▸ **The task**
The answer must be an exact printing of every record below, with the pictures omitted.
════════════════
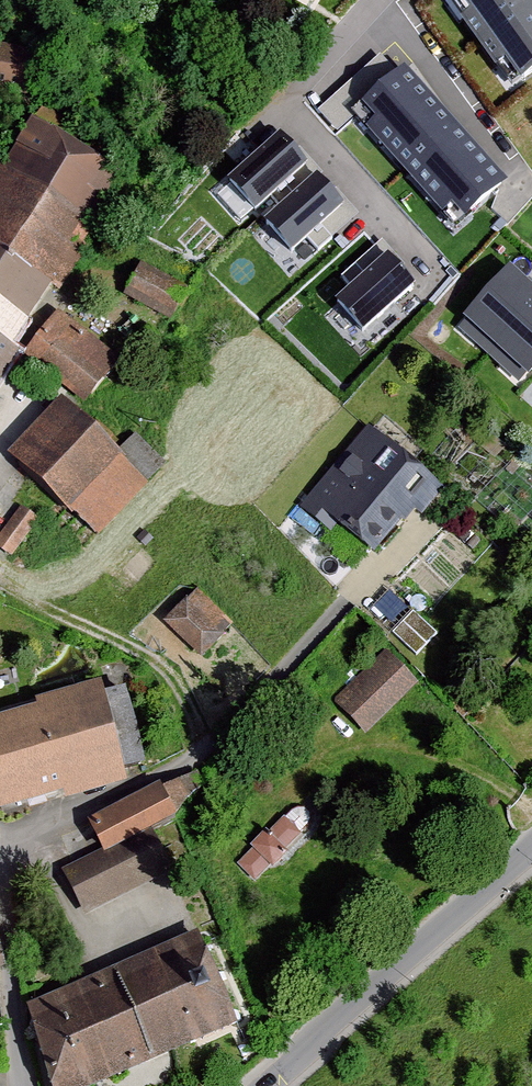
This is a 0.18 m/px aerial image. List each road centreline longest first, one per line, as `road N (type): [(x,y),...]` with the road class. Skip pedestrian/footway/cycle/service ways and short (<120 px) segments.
road 1 (residential): [(379,0),(282,103),(440,281)]
road 2 (residential): [(531,850),(264,1085)]
road 3 (residential): [(380,0),(524,195)]
road 4 (residential): [(22,1085),(0,886)]

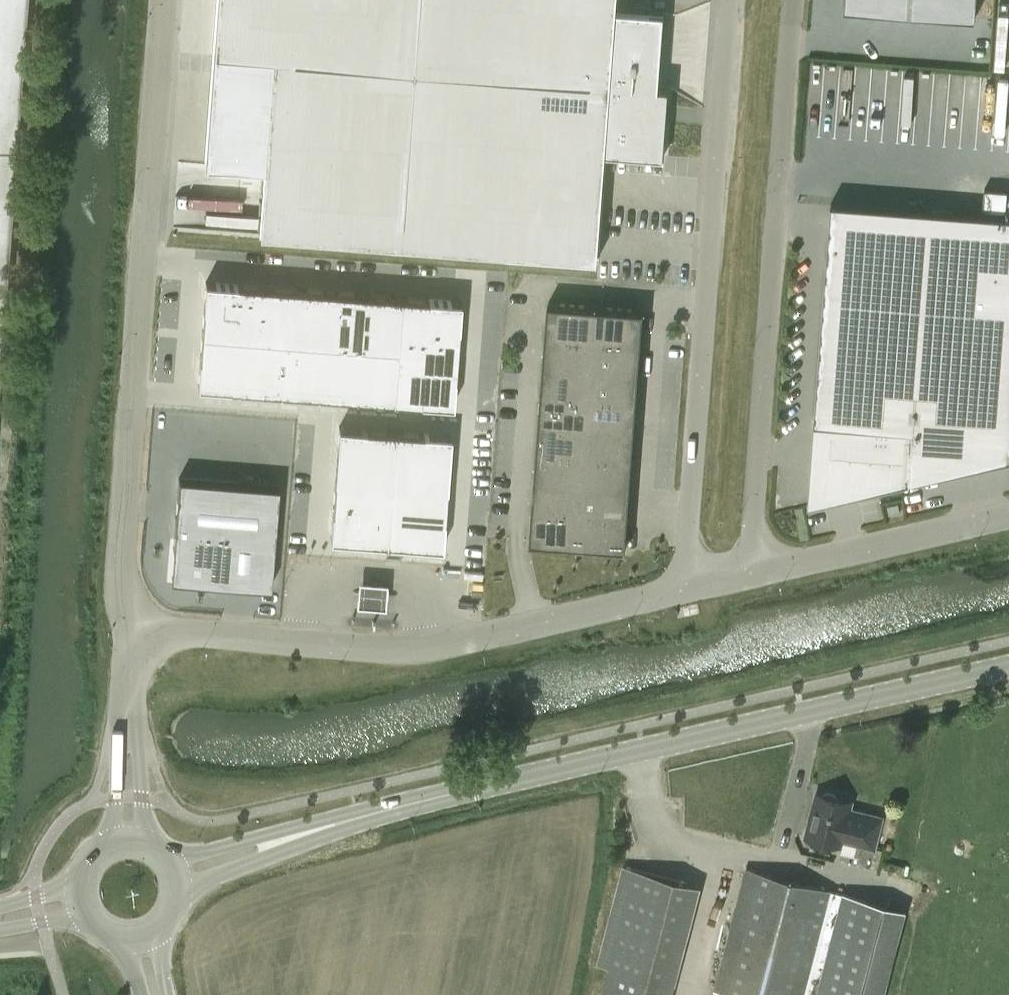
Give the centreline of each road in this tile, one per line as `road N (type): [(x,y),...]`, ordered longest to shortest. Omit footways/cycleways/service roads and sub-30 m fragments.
════════════════
▸ **Answer box**
This is a 0.18 m/px aerial image. List each road centreline longest first, one per line, as `road N (type): [(x,y),...]` with the road class. Skip pedestrian/footway/cycle/service ways and short (<120 px) segments.
road 1 (residential): [(379,0),(282,103),(440,281)]
road 2 (residential): [(531,850),(264,1085)]
road 3 (residential): [(380,0),(524,195)]
road 4 (residential): [(22,1085),(0,886)]

Give the centreline of each road in this tile, one per line as `road N (type): [(x,y),...]`, ordered longest to shortest. Omit footways/cycleways/service roads and sub-30 m fragments.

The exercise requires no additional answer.